Records excerpted from a collection
------------------------

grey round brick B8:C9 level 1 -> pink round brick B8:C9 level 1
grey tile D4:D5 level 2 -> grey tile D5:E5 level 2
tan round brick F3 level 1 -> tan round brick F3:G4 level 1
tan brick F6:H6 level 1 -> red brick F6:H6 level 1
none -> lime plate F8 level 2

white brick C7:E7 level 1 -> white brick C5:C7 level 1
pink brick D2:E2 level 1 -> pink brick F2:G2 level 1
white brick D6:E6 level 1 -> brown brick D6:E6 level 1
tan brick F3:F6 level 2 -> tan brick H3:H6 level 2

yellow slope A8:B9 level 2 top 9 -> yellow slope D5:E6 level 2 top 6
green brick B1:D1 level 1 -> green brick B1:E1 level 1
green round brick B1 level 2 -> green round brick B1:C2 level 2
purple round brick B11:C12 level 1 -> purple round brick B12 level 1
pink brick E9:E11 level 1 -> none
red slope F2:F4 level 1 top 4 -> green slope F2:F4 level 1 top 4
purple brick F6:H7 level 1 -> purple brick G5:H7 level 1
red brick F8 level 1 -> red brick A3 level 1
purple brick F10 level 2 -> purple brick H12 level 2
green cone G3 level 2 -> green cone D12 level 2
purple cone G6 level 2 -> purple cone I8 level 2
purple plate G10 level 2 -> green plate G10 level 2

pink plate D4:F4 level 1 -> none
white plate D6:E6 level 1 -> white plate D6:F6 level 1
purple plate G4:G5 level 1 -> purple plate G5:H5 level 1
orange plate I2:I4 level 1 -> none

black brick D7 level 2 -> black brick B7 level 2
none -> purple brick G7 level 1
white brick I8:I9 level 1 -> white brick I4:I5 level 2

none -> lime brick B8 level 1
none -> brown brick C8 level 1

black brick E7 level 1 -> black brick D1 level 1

------------------------

What to do ::
What the task asks for is a word-for-word repeat of the lines above, from the first through the one containing "black brick D7".

Solution below ::
grey round brick B8:C9 level 1 -> pink round brick B8:C9 level 1
grey tile D4:D5 level 2 -> grey tile D5:E5 level 2
tan round brick F3 level 1 -> tan round brick F3:G4 level 1
tan brick F6:H6 level 1 -> red brick F6:H6 level 1
none -> lime plate F8 level 2

white brick C7:E7 level 1 -> white brick C5:C7 level 1
pink brick D2:E2 level 1 -> pink brick F2:G2 level 1
white brick D6:E6 level 1 -> brown brick D6:E6 level 1
tan brick F3:F6 level 2 -> tan brick H3:H6 level 2

yellow slope A8:B9 level 2 top 9 -> yellow slope D5:E6 level 2 top 6
green brick B1:D1 level 1 -> green brick B1:E1 level 1
green round brick B1 level 2 -> green round brick B1:C2 level 2
purple round brick B11:C12 level 1 -> purple round brick B12 level 1
pink brick E9:E11 level 1 -> none
red slope F2:F4 level 1 top 4 -> green slope F2:F4 level 1 top 4
purple brick F6:H7 level 1 -> purple brick G5:H7 level 1
red brick F8 level 1 -> red brick A3 level 1
purple brick F10 level 2 -> purple brick H12 level 2
green cone G3 level 2 -> green cone D12 level 2
purple cone G6 level 2 -> purple cone I8 level 2
purple plate G10 level 2 -> green plate G10 level 2

pink plate D4:F4 level 1 -> none
white plate D6:E6 level 1 -> white plate D6:F6 level 1
purple plate G4:G5 level 1 -> purple plate G5:H5 level 1
orange plate I2:I4 level 1 -> none

black brick D7 level 2 -> black brick B7 level 2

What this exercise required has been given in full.